═════ Data to process

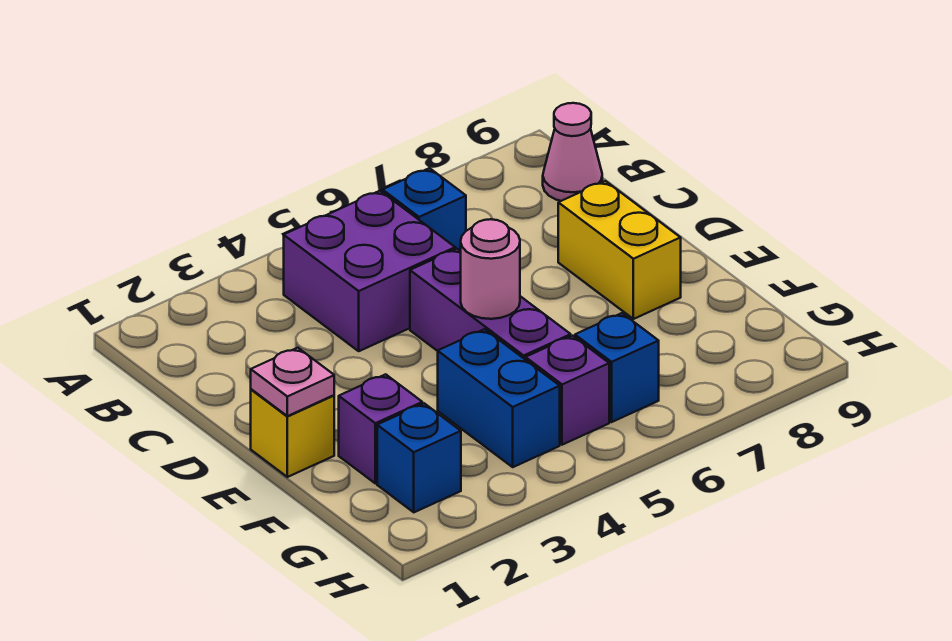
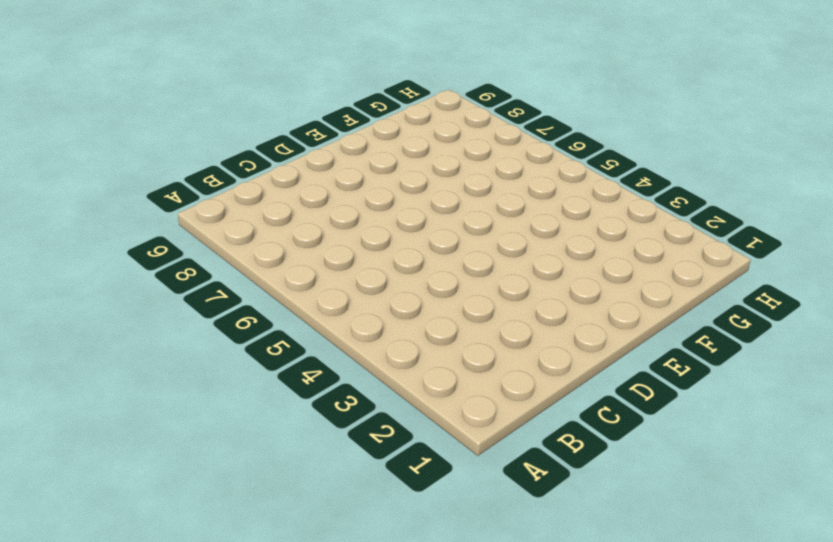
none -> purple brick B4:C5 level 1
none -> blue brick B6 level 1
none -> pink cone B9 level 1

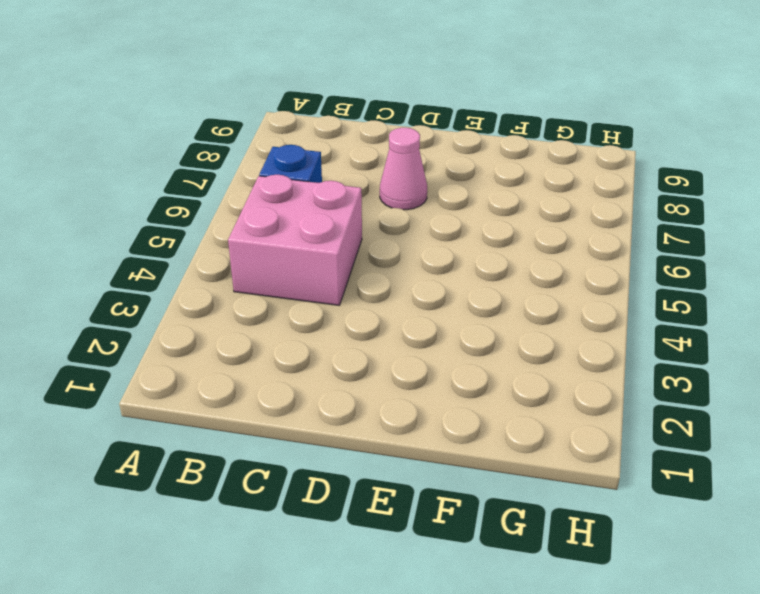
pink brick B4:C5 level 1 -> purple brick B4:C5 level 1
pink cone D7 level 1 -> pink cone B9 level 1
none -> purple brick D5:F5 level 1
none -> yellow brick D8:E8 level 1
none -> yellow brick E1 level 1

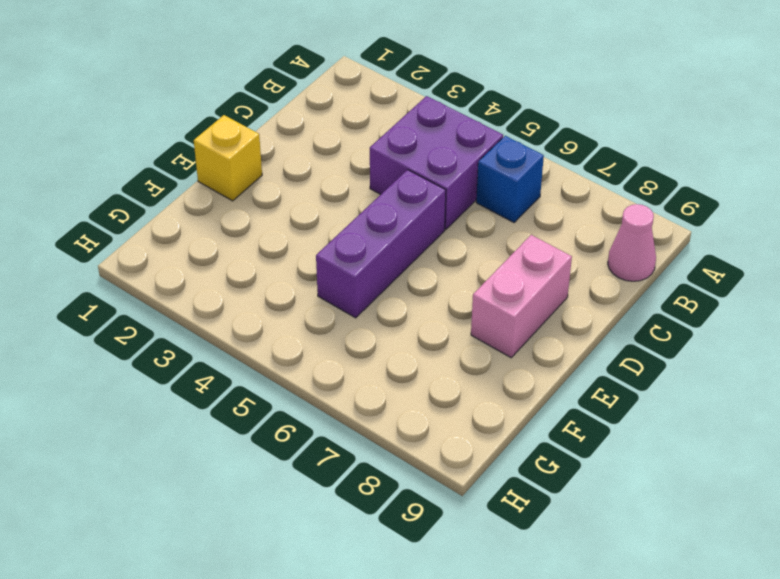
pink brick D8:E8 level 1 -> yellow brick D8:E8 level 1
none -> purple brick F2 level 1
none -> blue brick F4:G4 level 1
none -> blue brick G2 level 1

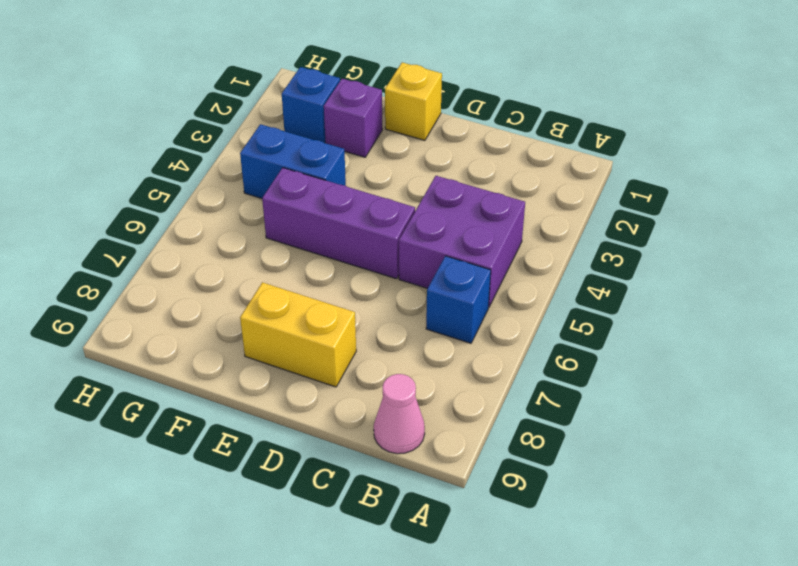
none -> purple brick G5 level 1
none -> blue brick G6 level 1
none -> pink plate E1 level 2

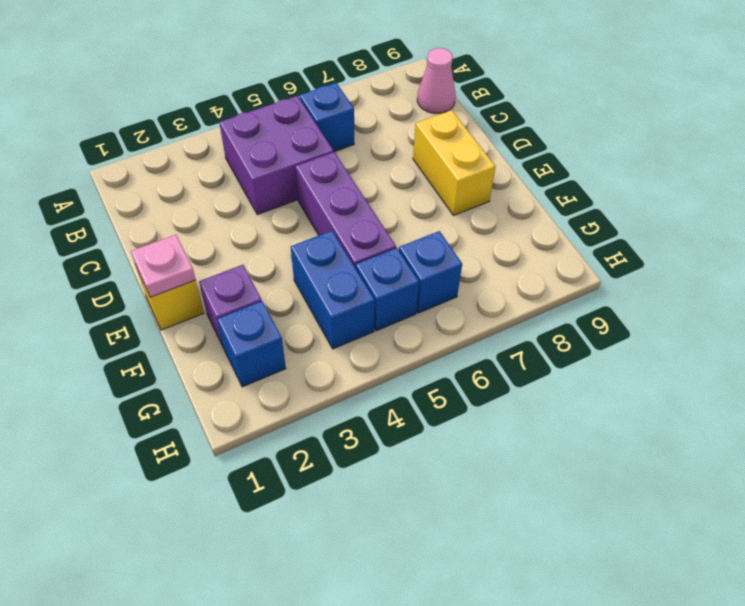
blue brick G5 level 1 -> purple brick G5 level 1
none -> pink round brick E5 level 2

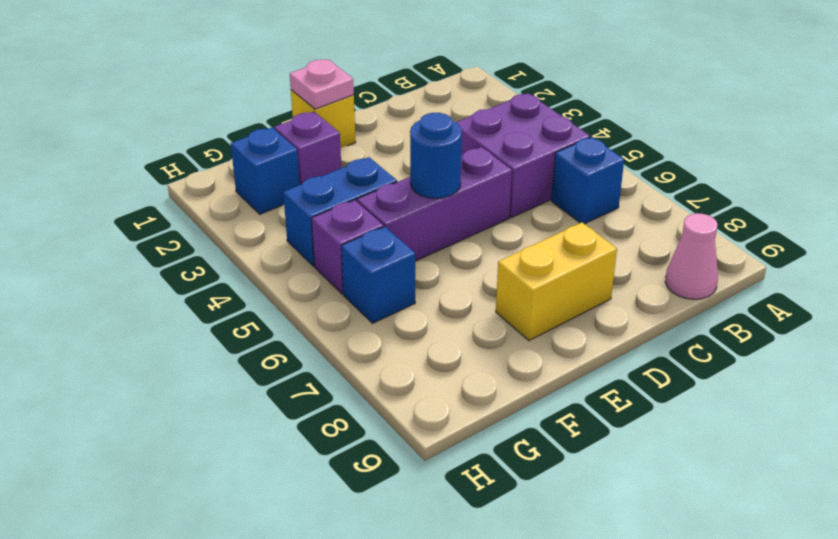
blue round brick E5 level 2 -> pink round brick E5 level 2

══════════

> [Required action]
Your task is to set down exactly the lines that run from the line holding "blue brick G5" through the close of the entries, including both ends. Pictures stay out.

> [Task solution]
blue brick G5 level 1 -> purple brick G5 level 1
none -> pink round brick E5 level 2

blue round brick E5 level 2 -> pink round brick E5 level 2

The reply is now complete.